(What you should do)
Format the listing as a numbered list, one line per item with blank lines dropped, covering the part that runs from its start through the line containing "center [469, 68].". Omit the pictures.

(Task input)

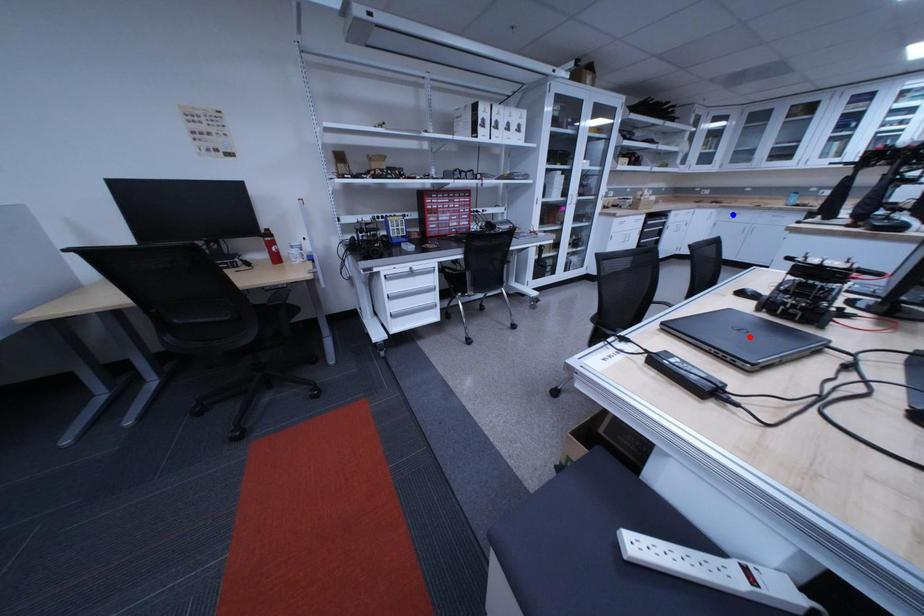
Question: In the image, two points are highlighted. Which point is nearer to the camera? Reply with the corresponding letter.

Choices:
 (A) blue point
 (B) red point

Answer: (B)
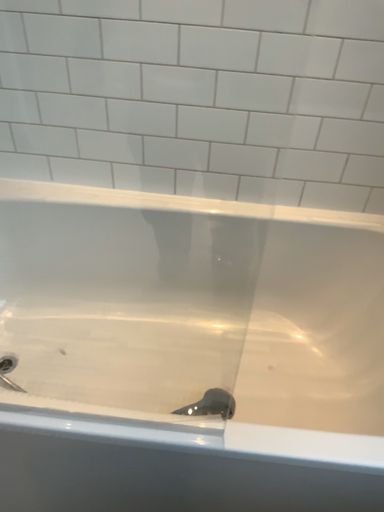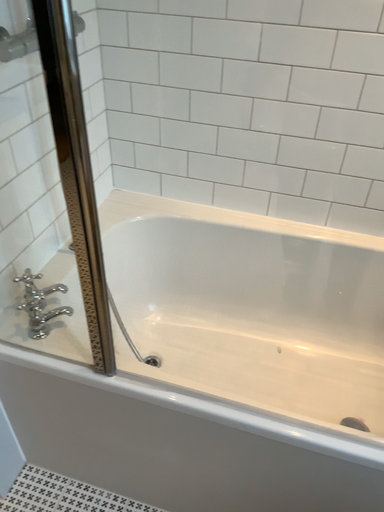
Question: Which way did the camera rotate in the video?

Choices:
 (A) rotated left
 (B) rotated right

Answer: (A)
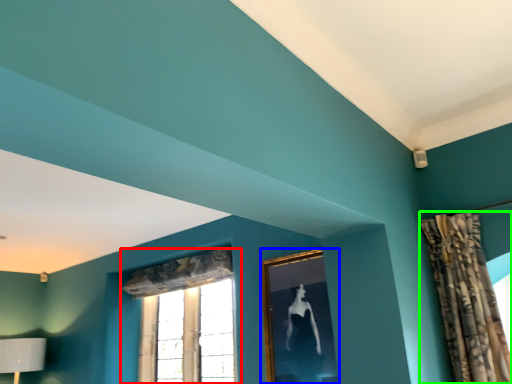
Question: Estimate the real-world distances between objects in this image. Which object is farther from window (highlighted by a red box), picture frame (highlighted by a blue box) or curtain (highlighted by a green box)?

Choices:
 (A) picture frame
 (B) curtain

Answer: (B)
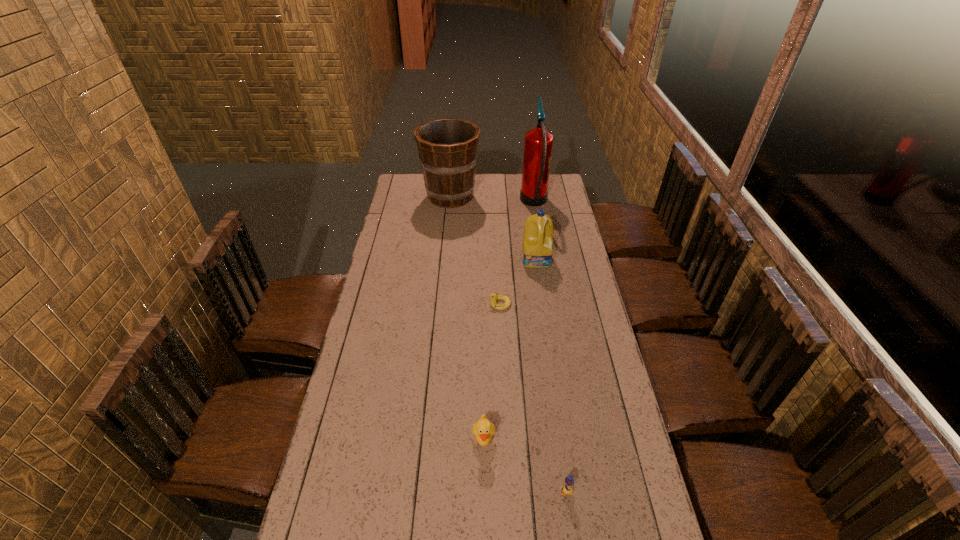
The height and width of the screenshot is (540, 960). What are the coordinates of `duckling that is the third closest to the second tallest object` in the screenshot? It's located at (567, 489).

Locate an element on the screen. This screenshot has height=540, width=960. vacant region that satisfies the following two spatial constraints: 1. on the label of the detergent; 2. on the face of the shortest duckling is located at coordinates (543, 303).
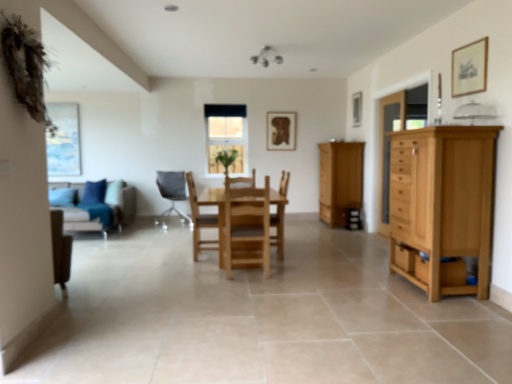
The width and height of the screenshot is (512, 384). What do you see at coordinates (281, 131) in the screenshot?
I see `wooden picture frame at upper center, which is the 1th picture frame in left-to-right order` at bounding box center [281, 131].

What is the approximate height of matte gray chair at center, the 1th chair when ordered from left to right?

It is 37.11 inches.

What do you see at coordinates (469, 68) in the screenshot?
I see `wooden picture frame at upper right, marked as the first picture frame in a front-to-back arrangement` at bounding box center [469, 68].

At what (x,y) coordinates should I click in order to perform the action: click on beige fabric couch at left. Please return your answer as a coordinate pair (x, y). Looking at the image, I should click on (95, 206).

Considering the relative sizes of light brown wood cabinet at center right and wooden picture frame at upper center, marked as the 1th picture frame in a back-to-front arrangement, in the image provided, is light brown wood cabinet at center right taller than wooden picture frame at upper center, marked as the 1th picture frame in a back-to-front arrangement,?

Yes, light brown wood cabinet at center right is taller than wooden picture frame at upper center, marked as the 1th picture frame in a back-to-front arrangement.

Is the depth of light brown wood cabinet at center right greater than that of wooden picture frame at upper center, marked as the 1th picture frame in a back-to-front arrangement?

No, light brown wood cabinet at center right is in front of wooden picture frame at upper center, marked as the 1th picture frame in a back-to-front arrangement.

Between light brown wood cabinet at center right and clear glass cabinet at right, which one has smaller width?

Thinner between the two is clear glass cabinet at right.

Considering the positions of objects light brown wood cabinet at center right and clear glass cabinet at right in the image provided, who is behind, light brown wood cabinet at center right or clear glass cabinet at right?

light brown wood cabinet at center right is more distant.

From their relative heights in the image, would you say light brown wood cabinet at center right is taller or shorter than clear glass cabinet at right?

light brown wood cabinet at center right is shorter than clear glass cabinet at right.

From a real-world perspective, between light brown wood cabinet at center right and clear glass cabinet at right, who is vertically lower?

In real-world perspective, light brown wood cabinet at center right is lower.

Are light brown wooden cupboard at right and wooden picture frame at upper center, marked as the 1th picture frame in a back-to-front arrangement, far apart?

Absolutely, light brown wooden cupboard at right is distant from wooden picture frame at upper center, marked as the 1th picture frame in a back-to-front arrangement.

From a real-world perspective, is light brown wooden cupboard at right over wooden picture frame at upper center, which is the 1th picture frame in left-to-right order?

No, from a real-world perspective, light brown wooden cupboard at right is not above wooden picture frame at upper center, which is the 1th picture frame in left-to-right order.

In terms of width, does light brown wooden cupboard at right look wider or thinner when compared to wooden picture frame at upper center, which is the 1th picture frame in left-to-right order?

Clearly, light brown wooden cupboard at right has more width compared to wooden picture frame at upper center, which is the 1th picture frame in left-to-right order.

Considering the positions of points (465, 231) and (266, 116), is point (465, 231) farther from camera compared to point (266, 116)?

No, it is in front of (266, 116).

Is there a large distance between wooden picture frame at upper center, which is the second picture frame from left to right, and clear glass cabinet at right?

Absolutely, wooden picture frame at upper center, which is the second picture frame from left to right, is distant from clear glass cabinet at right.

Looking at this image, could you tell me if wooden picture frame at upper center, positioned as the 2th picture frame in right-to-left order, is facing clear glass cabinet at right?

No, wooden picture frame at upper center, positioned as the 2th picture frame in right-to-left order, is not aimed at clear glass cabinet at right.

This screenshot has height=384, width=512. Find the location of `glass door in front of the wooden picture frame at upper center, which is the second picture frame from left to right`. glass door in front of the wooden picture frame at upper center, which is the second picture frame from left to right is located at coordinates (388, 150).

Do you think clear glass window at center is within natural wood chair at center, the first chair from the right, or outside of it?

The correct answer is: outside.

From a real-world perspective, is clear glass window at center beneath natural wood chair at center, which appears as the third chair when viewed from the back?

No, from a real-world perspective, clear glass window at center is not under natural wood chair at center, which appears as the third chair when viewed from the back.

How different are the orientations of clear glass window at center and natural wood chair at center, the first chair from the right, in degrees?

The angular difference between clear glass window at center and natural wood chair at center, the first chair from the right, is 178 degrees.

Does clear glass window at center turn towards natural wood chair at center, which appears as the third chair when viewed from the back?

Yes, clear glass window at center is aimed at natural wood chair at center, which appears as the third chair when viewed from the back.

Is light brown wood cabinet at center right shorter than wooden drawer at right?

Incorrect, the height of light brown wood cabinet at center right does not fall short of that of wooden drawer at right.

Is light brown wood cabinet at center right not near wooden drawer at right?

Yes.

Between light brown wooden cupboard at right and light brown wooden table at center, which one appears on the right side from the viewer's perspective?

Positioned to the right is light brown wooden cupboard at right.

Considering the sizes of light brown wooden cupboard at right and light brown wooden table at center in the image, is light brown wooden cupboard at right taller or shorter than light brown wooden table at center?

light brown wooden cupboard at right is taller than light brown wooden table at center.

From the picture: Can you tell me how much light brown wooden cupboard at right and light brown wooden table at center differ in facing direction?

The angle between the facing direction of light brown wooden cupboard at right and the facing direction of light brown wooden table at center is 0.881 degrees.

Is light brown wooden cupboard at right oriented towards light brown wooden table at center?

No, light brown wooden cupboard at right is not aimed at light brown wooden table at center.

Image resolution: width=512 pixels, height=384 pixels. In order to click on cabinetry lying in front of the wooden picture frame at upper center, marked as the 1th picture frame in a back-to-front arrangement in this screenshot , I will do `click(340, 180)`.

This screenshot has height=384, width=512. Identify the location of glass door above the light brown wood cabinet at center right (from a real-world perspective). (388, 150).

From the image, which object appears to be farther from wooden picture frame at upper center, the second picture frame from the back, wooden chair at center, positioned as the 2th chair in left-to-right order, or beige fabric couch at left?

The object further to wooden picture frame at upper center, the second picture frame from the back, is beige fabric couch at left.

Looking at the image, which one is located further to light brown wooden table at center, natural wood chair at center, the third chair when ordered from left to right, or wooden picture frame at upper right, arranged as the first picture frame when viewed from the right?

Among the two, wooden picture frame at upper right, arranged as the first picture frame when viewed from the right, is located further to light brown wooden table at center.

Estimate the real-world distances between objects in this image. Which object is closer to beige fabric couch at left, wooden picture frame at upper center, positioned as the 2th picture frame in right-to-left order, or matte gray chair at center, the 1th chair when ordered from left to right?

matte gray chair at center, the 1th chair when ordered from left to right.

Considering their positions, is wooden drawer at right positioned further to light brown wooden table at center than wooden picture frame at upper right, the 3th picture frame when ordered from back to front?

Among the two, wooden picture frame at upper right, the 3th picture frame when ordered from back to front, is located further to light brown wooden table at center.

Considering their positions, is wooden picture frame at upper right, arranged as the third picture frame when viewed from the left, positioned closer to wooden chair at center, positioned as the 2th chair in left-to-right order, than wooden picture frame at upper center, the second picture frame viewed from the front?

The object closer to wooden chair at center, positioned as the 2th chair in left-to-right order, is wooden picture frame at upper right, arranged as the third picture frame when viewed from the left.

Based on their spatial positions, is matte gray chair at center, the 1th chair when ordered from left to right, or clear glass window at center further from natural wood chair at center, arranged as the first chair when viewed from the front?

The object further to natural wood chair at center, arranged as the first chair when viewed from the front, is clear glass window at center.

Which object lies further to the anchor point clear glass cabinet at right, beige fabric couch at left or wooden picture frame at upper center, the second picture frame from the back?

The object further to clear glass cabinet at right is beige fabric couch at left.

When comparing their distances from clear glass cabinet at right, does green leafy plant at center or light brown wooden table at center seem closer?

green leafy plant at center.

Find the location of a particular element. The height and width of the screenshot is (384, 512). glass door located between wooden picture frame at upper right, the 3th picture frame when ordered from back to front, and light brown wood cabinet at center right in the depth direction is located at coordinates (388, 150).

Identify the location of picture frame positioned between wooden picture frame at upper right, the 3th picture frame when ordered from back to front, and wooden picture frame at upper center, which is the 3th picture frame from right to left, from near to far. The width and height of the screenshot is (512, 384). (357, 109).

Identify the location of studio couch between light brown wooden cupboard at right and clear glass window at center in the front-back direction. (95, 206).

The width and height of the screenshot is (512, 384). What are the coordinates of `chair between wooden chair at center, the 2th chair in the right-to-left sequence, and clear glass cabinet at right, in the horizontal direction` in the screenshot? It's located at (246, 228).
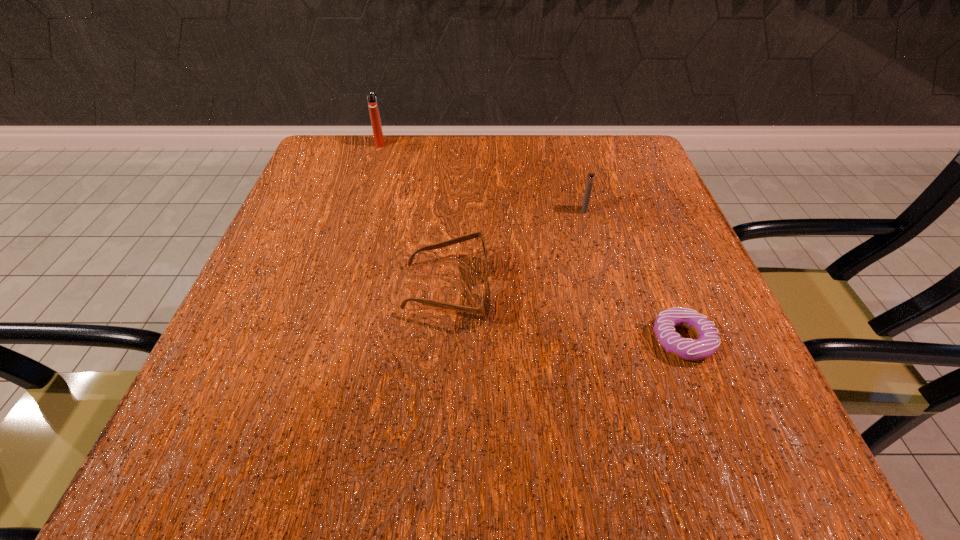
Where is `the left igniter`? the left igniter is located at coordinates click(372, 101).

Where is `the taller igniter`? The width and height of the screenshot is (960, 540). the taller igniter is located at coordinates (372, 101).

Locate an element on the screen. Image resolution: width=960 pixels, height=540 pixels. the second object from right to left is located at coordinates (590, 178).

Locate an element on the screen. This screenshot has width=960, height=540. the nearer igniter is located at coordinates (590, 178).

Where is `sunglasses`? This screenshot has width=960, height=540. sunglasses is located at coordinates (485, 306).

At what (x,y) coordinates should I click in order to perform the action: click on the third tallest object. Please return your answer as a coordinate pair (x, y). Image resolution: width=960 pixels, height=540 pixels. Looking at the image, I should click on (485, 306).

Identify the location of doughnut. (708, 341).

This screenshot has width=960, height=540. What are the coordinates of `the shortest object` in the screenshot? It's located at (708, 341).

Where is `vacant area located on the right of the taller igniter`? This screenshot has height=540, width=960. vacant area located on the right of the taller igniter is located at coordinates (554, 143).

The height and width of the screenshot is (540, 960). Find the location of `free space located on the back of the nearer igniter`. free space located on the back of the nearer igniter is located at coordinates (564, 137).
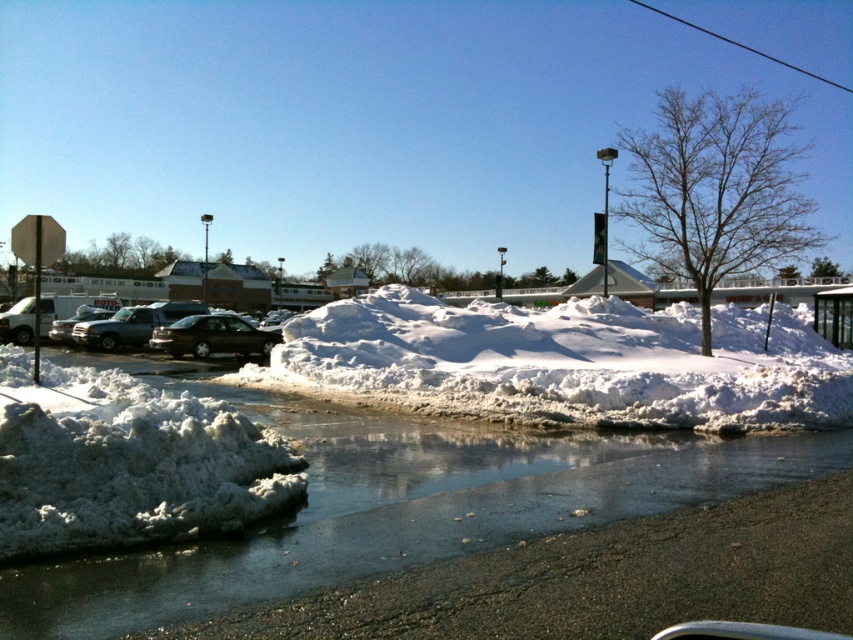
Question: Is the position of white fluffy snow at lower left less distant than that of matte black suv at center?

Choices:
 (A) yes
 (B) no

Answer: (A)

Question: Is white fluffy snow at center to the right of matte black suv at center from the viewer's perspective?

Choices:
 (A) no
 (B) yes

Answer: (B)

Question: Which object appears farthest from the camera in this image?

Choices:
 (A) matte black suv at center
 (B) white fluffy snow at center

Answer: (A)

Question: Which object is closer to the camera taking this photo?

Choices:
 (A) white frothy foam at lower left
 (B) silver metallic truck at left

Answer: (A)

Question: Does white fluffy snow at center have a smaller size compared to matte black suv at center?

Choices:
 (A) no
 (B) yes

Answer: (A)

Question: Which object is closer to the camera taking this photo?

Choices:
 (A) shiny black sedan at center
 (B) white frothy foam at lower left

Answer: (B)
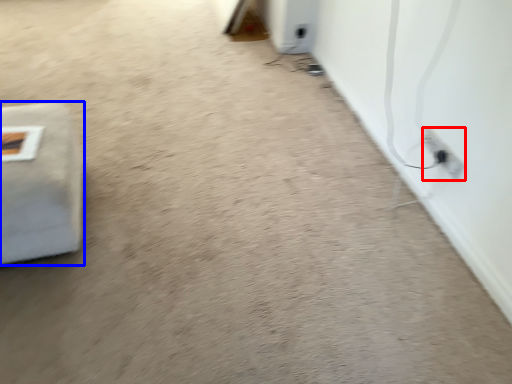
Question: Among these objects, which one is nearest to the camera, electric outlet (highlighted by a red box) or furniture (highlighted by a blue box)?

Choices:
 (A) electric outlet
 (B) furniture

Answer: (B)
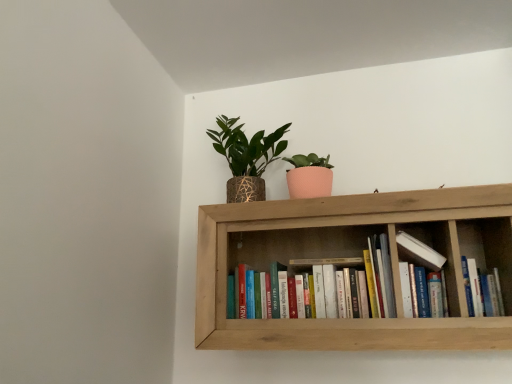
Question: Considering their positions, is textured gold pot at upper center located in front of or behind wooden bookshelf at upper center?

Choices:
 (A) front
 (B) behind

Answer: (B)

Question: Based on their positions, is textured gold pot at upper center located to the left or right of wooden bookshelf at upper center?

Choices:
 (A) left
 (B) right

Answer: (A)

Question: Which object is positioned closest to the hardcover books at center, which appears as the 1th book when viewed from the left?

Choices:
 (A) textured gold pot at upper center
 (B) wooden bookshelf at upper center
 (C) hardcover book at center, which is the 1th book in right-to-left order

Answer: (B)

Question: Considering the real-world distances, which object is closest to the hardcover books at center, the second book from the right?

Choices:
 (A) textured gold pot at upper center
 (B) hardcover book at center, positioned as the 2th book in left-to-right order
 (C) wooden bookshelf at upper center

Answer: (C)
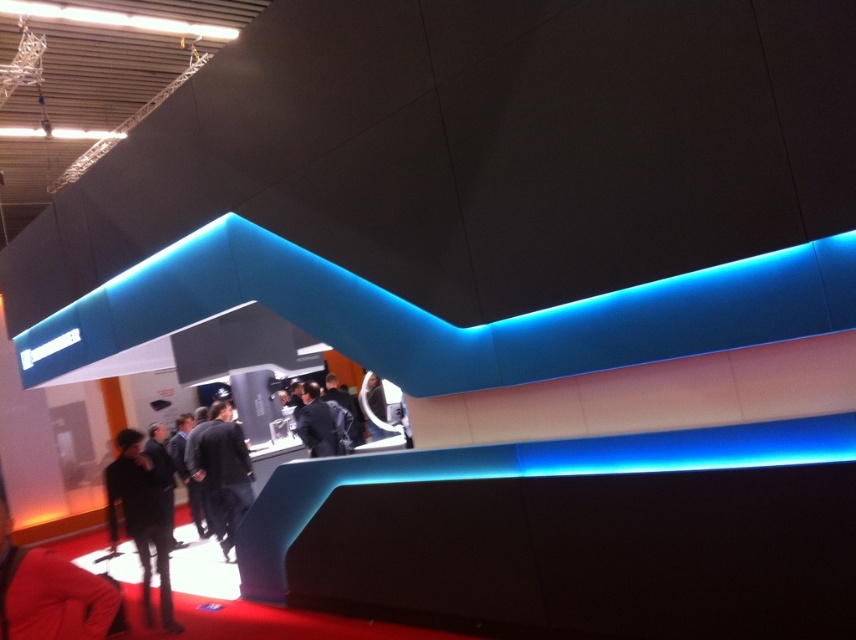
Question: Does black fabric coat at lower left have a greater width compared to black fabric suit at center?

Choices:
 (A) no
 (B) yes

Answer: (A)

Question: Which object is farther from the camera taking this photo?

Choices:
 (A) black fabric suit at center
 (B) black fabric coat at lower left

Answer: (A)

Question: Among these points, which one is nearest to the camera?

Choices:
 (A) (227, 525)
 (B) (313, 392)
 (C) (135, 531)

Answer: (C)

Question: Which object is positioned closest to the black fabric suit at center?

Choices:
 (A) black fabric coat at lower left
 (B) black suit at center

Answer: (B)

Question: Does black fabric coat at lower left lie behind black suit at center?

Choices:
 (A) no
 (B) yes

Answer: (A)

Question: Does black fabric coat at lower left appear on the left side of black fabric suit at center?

(Full response)
1. Question: In the image, two points are highlighted. Which point is nearer to the camera? Reply with the corresponding letter.
2. Choices:
3.  (A) blue point
4.  (B) red point
5. Answer: (B)
6. Question: Which way did the camera rotate in the video?
7. Choices:
8.  (A) rotated left
9.  (B) rotated right
10. Answer: (A)
11. Question: Estimate the real-world distances between objects in this image. Which object is farther from window (highlighted by a red box), picture frame (highlighted by a blue box) or curtain (highlighted by a green box)?
12. Choices:
13.  (A) picture frame
14.  (B) curtain
15. Answer: (B)
16. The height and width of the screenshot is (540, 960). What are the coordinates of `duckling that is the third closest to the second tallest object` in the screenshot? It's located at (567, 489).
17. Locate an element on the screen. This screenshot has height=540, width=960. vacant region that satisfies the following two spatial constraints: 1. on the label of the detergent; 2. on the face of the shortest duckling is located at coordinates (543, 303).
18. The width and height of the screenshot is (512, 384). What do you see at coordinates (281, 131) in the screenshot?
19. I see `wooden picture frame at upper center, which is the 1th picture frame in left-to-right order` at bounding box center [281, 131].
20. What is the approximate height of matte gray chair at center, the 1th chair when ordered from left to right?
21. It is 37.11 inches.
22. What do you see at coordinates (469, 68) in the screenshot?
23. I see `wooden picture frame at upper right, marked as the first picture frame in a front-to-back arrangement` at bounding box center [469, 68].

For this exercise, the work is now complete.